## Required action
Repeat exactly the lines from the start of the material below up to and including the "Someone carried the BrightOrangePocketCalculator" line.

## Dataset records

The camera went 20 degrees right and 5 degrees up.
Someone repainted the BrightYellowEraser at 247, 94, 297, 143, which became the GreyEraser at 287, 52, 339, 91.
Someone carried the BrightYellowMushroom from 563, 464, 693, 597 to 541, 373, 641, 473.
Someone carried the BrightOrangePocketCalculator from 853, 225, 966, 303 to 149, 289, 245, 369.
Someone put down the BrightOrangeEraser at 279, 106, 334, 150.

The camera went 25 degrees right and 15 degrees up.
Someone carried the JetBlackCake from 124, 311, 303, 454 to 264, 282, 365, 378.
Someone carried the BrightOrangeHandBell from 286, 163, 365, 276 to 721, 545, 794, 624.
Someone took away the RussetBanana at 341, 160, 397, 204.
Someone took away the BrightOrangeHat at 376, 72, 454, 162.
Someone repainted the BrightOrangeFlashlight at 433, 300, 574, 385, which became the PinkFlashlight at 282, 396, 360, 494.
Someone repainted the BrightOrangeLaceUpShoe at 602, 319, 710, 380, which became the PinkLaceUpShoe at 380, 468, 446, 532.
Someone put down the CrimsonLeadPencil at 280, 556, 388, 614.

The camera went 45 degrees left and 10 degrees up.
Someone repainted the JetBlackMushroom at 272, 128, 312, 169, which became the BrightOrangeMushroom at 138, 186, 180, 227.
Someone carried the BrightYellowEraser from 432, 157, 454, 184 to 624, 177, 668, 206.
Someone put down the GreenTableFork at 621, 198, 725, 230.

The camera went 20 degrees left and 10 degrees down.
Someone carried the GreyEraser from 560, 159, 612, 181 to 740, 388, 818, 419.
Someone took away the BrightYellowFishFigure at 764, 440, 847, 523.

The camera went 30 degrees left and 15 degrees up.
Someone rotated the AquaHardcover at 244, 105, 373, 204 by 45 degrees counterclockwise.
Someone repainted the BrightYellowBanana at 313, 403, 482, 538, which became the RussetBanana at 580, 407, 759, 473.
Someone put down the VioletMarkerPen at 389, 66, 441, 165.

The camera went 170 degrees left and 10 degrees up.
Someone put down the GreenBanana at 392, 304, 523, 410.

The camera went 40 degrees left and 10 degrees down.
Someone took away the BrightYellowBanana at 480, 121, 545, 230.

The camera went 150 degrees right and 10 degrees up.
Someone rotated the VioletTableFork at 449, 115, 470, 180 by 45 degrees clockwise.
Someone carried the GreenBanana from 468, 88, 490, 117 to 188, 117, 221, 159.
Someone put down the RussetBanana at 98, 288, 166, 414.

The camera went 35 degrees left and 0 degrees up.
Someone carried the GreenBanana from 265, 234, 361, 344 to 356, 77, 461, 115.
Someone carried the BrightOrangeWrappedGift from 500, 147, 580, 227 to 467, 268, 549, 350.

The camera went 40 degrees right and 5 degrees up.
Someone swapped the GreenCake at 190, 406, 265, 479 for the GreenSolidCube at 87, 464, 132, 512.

## Your solution
The camera went 20 degrees right and 5 degrees up.
Someone repainted the BrightYellowEraser at 247, 94, 297, 143, which became the GreyEraser at 287, 52, 339, 91.
Someone carried the BrightYellowMushroom from 563, 464, 693, 597 to 541, 373, 641, 473.
Someone carried the BrightOrangePocketCalculator from 853, 225, 966, 303 to 149, 289, 245, 369.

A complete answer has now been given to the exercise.